» MATERIALS PROVIDED
▼▼▼

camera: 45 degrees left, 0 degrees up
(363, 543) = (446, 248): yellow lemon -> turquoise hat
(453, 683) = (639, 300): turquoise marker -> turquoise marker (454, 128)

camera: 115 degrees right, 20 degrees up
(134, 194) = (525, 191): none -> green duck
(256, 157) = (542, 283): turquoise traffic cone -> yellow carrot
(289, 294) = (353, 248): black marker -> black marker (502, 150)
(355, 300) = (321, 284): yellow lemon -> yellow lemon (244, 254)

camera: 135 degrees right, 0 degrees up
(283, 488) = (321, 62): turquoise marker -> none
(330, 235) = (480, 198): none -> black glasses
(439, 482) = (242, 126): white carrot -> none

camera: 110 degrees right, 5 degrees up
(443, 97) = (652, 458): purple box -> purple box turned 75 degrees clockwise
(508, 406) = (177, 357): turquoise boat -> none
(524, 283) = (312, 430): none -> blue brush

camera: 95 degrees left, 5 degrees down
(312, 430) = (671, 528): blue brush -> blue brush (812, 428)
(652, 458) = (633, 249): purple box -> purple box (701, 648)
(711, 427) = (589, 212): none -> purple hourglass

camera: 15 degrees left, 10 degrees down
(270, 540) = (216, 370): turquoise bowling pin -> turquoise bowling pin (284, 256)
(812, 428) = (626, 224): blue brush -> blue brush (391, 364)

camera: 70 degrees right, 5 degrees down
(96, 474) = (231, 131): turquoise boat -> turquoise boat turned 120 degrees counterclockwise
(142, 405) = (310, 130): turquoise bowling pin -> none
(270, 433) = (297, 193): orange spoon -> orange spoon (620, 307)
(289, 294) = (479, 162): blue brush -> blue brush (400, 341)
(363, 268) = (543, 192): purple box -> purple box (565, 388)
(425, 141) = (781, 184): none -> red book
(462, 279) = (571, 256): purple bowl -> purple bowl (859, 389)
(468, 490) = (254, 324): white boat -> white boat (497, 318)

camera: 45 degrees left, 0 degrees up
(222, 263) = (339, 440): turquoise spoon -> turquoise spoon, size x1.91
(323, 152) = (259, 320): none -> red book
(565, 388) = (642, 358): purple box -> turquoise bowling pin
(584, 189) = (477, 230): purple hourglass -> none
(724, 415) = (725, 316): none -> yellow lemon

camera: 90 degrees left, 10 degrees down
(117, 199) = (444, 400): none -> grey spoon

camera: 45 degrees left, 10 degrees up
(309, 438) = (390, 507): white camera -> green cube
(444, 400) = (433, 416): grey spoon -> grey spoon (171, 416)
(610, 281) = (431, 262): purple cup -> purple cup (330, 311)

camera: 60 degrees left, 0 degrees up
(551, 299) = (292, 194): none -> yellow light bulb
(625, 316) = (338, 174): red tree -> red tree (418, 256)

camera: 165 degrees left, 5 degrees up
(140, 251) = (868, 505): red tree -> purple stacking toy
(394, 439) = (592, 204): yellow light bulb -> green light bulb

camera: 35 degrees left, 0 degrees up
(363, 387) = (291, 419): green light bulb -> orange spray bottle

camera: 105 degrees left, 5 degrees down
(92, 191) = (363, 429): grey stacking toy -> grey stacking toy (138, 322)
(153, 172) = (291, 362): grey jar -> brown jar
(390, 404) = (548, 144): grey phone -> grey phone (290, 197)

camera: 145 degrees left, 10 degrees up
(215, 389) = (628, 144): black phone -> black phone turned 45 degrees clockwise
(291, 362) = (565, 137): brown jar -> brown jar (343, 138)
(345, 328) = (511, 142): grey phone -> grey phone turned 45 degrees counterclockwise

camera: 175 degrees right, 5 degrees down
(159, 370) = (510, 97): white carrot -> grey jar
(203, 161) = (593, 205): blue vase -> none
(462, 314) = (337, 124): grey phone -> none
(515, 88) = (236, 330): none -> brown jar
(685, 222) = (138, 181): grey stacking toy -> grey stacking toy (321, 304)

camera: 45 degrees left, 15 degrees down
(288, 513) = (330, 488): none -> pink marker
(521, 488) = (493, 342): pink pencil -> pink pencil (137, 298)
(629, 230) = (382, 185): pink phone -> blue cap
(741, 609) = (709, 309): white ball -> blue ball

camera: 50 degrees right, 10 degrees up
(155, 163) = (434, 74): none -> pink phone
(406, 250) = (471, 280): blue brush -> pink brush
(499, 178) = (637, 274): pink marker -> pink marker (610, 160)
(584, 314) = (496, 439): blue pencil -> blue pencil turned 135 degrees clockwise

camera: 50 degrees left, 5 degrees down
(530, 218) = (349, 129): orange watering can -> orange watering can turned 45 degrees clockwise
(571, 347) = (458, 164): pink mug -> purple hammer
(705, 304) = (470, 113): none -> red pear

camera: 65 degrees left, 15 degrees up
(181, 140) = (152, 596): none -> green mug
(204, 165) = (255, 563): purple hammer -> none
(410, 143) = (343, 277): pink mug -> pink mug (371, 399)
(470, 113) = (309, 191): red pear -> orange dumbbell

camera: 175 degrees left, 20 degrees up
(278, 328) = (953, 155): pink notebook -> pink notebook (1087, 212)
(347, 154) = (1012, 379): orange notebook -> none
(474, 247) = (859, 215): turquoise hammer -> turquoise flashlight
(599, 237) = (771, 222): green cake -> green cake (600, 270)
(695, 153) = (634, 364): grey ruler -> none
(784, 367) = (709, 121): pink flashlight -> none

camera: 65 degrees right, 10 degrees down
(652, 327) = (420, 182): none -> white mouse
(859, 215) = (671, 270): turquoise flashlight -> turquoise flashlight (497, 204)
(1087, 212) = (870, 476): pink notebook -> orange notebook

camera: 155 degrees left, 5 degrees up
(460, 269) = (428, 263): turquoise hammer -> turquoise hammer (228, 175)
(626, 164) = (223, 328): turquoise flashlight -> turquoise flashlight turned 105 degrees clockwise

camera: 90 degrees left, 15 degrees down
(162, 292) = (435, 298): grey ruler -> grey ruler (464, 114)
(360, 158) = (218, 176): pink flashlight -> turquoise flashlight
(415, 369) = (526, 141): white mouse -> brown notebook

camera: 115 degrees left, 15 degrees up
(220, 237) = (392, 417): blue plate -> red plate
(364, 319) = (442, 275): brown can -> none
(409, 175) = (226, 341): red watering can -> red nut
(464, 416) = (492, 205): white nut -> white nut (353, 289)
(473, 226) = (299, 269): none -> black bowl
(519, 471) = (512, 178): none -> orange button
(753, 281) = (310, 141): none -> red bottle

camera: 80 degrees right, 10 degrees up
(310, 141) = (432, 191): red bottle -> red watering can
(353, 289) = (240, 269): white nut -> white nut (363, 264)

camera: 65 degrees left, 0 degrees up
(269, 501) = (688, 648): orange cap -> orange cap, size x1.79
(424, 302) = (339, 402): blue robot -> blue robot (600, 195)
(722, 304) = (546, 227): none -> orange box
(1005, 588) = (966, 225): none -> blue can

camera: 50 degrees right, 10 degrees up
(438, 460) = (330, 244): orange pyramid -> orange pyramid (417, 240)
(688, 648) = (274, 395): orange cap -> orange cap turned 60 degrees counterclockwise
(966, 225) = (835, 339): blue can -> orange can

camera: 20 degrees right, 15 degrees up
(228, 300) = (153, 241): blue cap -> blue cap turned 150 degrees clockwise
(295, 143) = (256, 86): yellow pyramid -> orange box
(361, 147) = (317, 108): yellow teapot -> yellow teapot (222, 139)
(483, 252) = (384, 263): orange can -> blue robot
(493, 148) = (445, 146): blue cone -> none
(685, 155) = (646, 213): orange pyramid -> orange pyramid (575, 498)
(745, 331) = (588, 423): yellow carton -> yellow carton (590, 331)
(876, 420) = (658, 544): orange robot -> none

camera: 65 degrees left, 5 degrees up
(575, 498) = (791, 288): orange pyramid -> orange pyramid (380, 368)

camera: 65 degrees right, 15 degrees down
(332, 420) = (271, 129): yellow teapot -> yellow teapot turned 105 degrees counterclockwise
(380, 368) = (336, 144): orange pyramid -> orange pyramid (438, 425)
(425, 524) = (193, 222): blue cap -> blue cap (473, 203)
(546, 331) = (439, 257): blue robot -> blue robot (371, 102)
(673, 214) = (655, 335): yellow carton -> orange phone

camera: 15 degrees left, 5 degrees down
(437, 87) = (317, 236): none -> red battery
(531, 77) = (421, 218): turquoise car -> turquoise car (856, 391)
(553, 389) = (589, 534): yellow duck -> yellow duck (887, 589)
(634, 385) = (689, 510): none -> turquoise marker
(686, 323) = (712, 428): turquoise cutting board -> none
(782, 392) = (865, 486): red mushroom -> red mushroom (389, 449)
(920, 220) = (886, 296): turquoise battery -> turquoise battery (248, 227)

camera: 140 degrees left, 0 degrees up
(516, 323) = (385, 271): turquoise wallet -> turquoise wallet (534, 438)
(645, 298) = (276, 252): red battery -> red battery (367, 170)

▲▲▲

» EXERCISE DESCRIPTION
All lines in the data above from the one with "camera: 50 degrees left, 5 degrees down" through the one with "(162, 292) = (435, 298): grey" must be repeated exactly, and no others.

» EXERCISE ANSWER
camera: 50 degrees left, 5 degrees down
(530, 218) = (349, 129): orange watering can -> orange watering can turned 45 degrees clockwise
(571, 347) = (458, 164): pink mug -> purple hammer
(705, 304) = (470, 113): none -> red pear

camera: 65 degrees left, 15 degrees up
(181, 140) = (152, 596): none -> green mug
(204, 165) = (255, 563): purple hammer -> none
(410, 143) = (343, 277): pink mug -> pink mug (371, 399)
(470, 113) = (309, 191): red pear -> orange dumbbell

camera: 175 degrees left, 20 degrees up
(278, 328) = (953, 155): pink notebook -> pink notebook (1087, 212)
(347, 154) = (1012, 379): orange notebook -> none
(474, 247) = (859, 215): turquoise hammer -> turquoise flashlight
(599, 237) = (771, 222): green cake -> green cake (600, 270)
(695, 153) = (634, 364): grey ruler -> none
(784, 367) = (709, 121): pink flashlight -> none

camera: 65 degrees right, 10 degrees down
(652, 327) = (420, 182): none -> white mouse
(859, 215) = (671, 270): turquoise flashlight -> turquoise flashlight (497, 204)
(1087, 212) = (870, 476): pink notebook -> orange notebook

camera: 155 degrees left, 5 degrees up
(460, 269) = (428, 263): turquoise hammer -> turquoise hammer (228, 175)
(626, 164) = (223, 328): turquoise flashlight -> turquoise flashlight turned 105 degrees clockwise

camera: 90 degrees left, 15 degrees down
(162, 292) = (435, 298): grey ruler -> grey ruler (464, 114)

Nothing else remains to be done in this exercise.